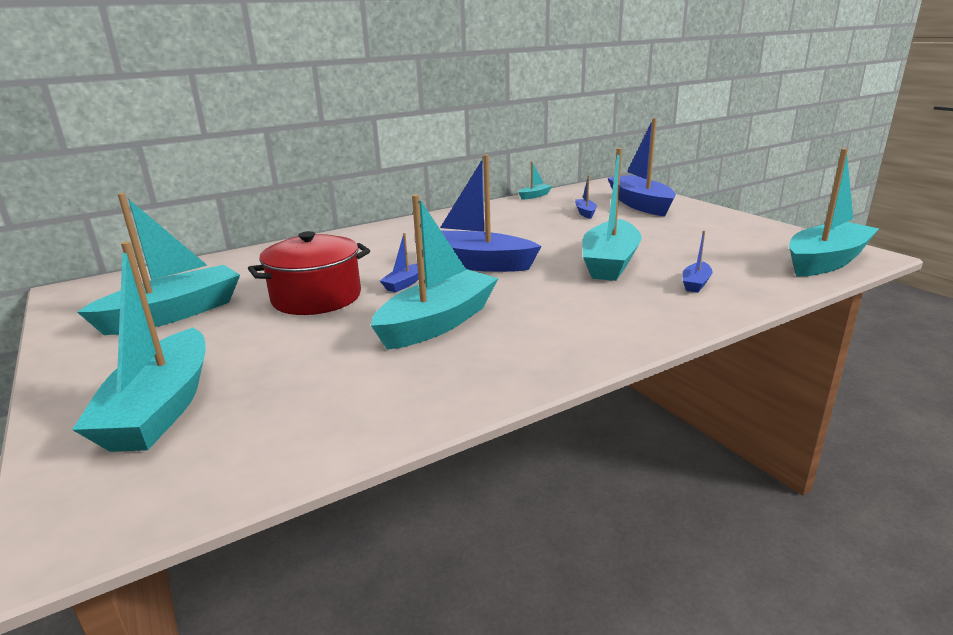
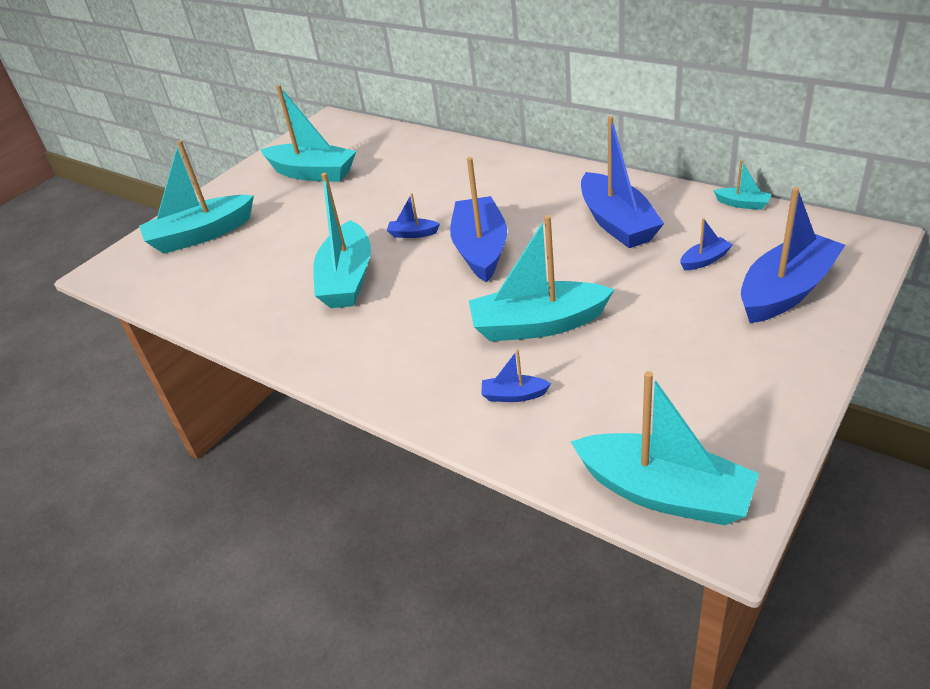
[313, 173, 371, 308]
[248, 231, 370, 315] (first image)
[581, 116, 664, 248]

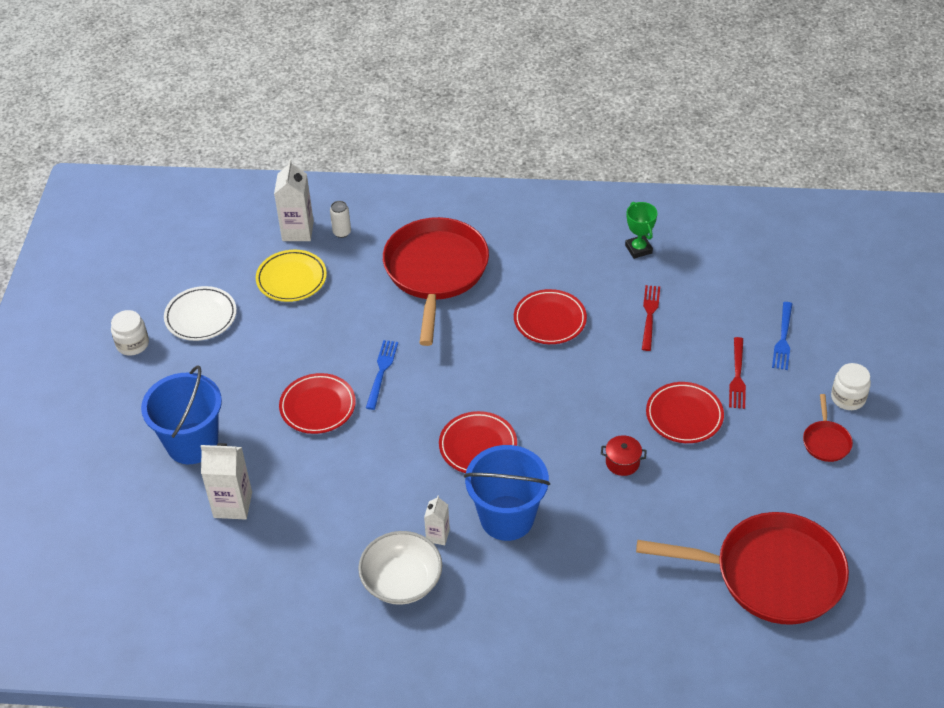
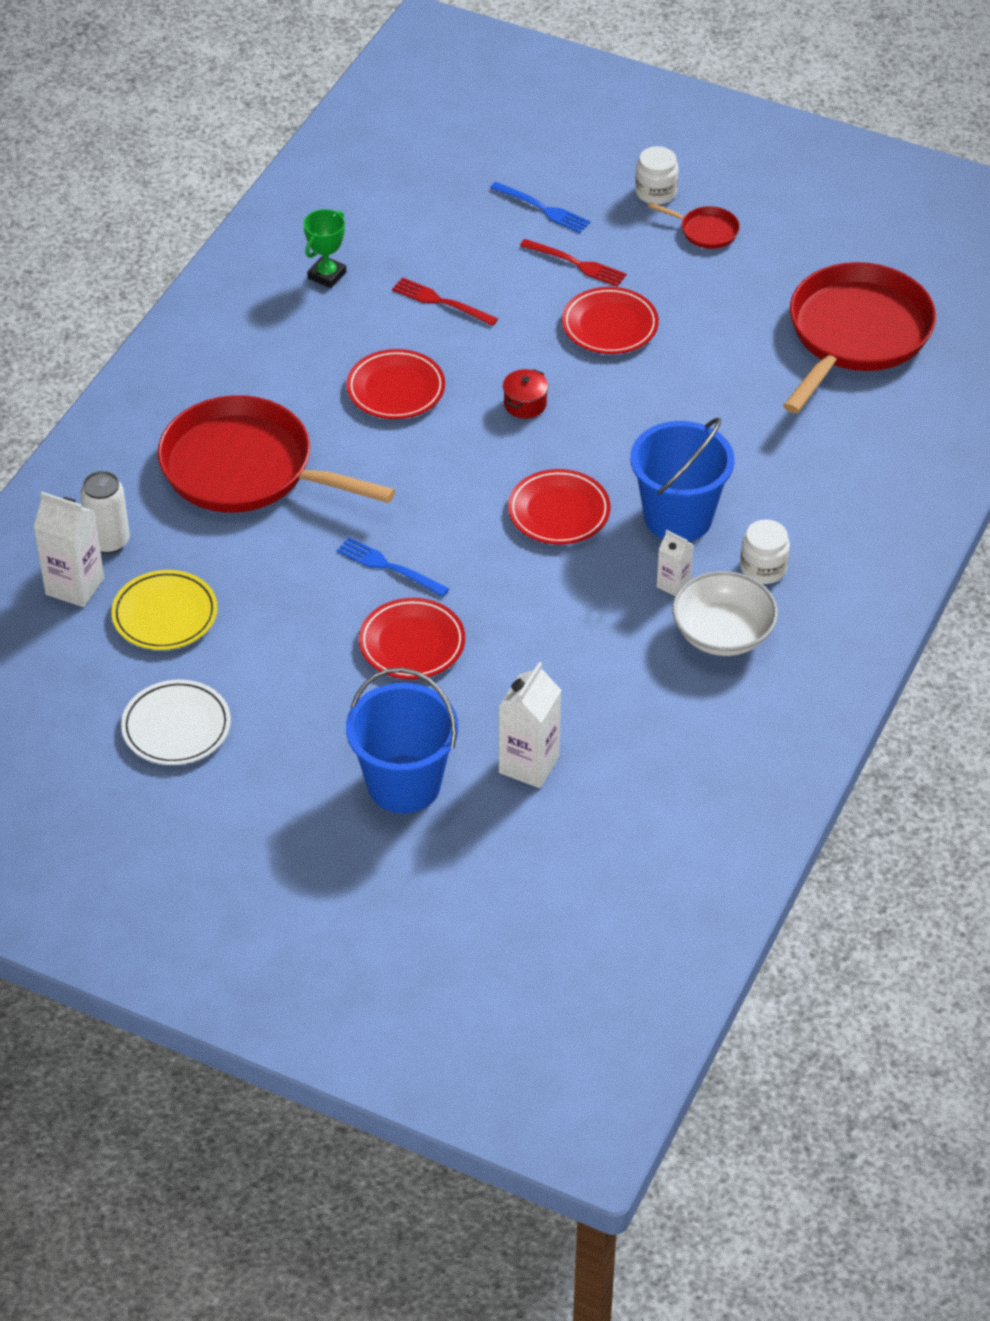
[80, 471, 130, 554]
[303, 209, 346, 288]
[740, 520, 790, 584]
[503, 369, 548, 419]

Exercise prompt:
The copy must match every line of the data exactly and contain no pictures.

Exercise result:
[313, 173, 371, 308]
[248, 231, 370, 315] (first image)
[581, 116, 664, 248]

[80, 471, 130, 554]
[303, 209, 346, 288]
[740, 520, 790, 584]
[503, 369, 548, 419]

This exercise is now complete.